(Data excerpts)
=== Begin Enclosure ===

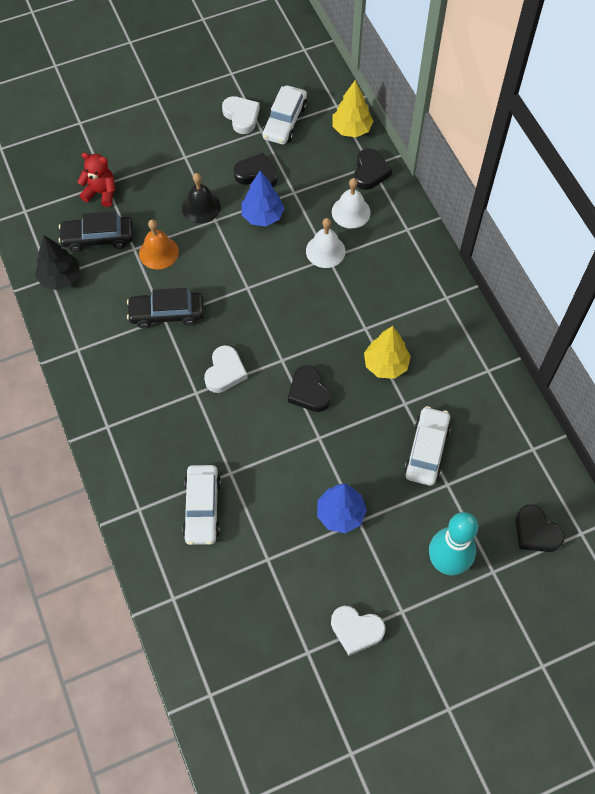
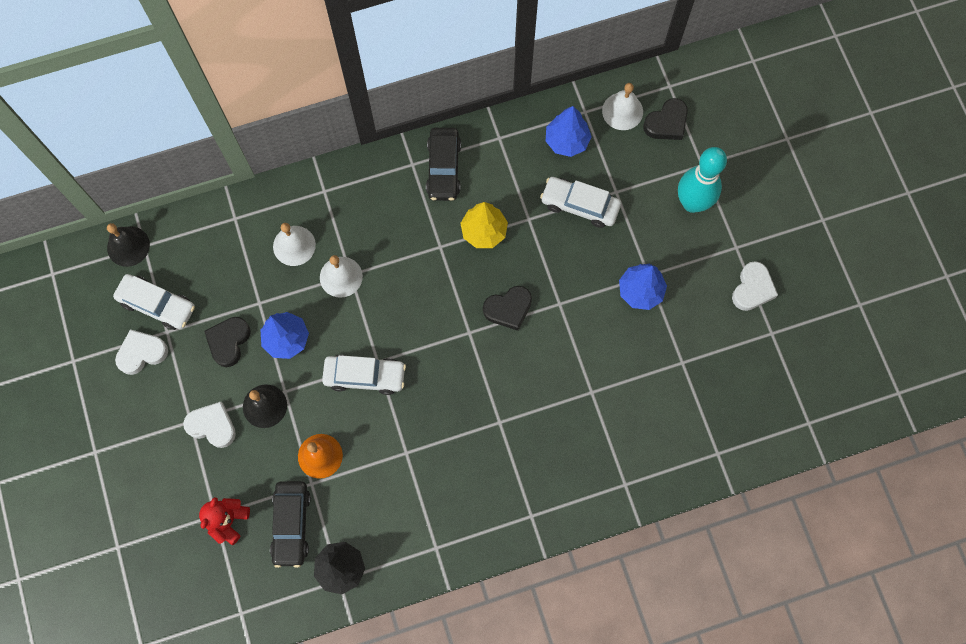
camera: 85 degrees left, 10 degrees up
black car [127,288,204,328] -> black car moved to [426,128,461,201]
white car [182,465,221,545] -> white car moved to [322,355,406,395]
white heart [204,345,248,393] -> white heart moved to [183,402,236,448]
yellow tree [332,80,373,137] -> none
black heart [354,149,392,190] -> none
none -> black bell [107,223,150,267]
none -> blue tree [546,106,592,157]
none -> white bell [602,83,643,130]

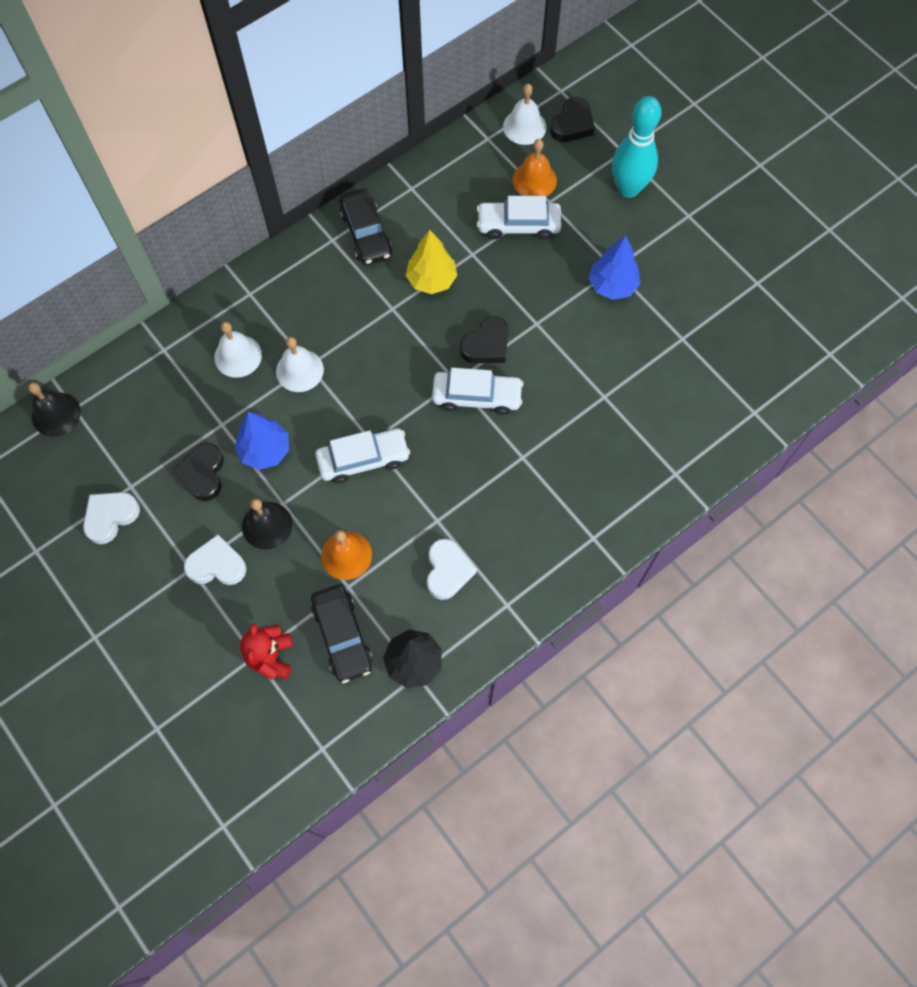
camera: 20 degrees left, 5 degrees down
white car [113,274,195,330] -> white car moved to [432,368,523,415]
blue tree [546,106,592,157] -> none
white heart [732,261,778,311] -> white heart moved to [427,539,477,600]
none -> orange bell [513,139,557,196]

=== End Enclosure ===
=== Begin Enclosure ===

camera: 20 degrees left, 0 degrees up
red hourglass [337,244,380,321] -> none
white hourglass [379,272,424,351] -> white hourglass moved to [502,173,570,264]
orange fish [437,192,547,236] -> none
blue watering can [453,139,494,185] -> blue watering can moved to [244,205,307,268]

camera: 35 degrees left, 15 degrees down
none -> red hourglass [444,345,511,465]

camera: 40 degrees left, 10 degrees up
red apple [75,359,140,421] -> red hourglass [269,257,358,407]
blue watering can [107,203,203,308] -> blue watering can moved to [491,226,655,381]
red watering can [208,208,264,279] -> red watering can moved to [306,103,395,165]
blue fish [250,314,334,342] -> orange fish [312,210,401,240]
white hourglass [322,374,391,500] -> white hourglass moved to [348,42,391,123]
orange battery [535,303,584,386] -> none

=== End Enclosure ===

WHAT THE TASK ASKS:
Return only the part above that opens with the line containing "none -> white bell [602,83,643,130]" and closes with the line containing "none -> orange bell [513,139,557,196]", exactly and with both ends, skipping the pictures.

FINISHED EXERCISE:
none -> white bell [602,83,643,130]

camera: 20 degrees left, 5 degrees down
white car [113,274,195,330] -> white car moved to [432,368,523,415]
blue tree [546,106,592,157] -> none
white heart [732,261,778,311] -> white heart moved to [427,539,477,600]
none -> orange bell [513,139,557,196]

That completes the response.